> [DIRECTIONS]: All of the data that follows is to be written out exactly, with images excluded.

> [PROVIDED MATERIAL]:
:::::

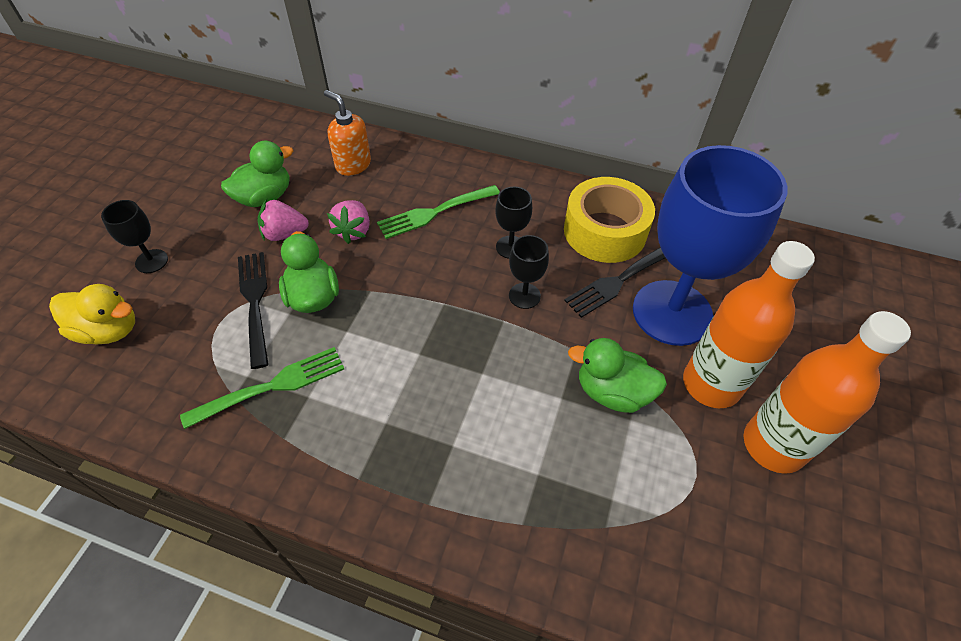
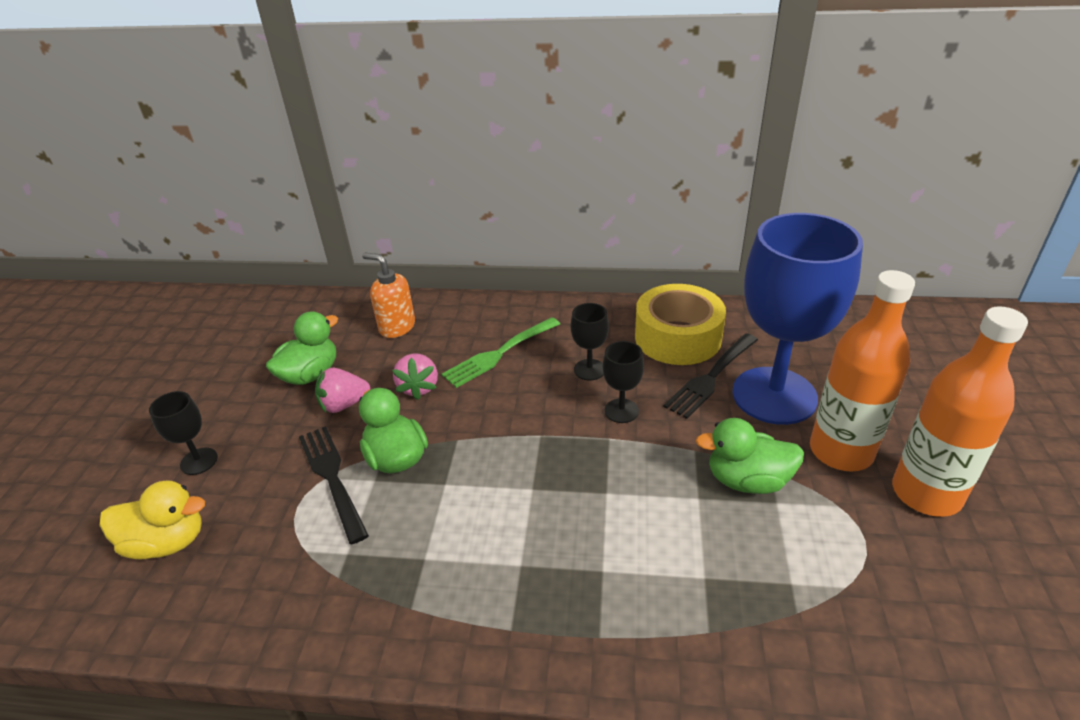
camera: 10 degrees left, 15 degrees down
green fork [180,347,344,429] -> none

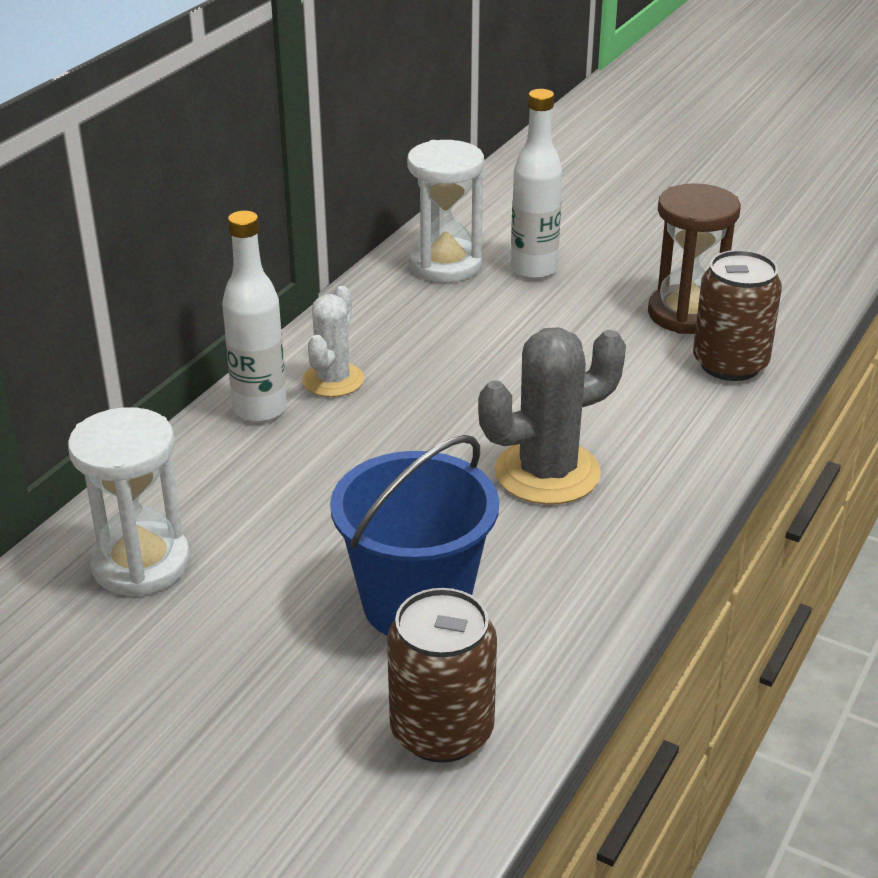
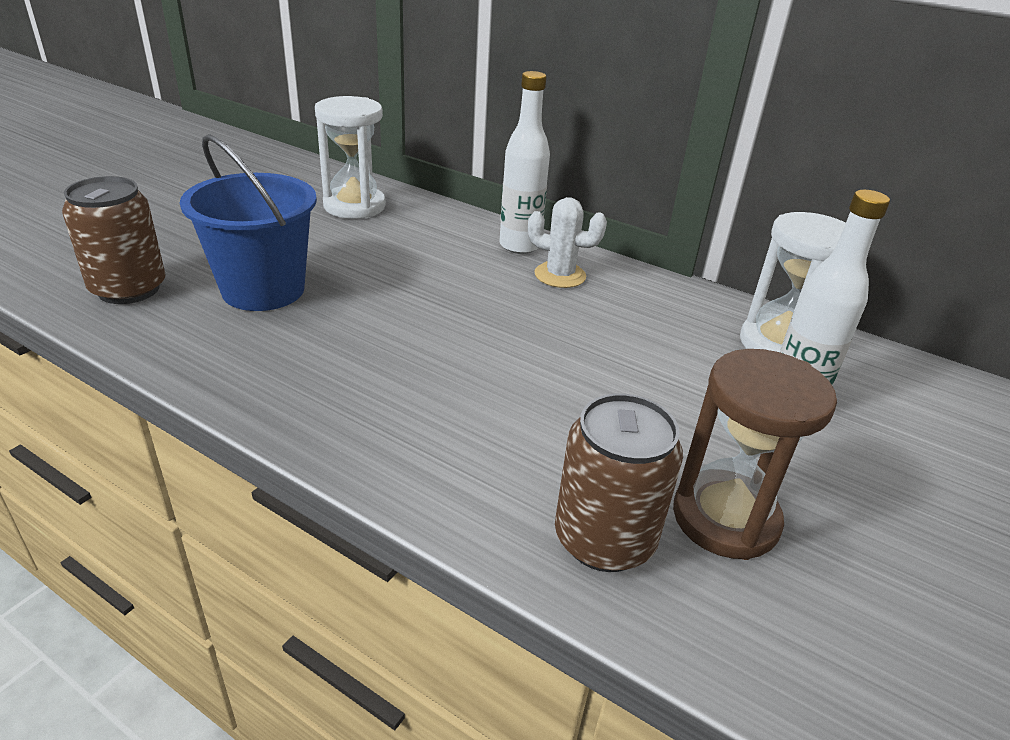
camera: 90 degrees right, 0 degrees up
grey cactus [478,327,626,505] -> none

:::::

> [COMPLETED EXERCISE]:
camera: 10 degrees left, 15 degrees down
green fork [180,347,344,429] -> none

camera: 90 degrees right, 0 degrees up
grey cactus [478,327,626,505] -> none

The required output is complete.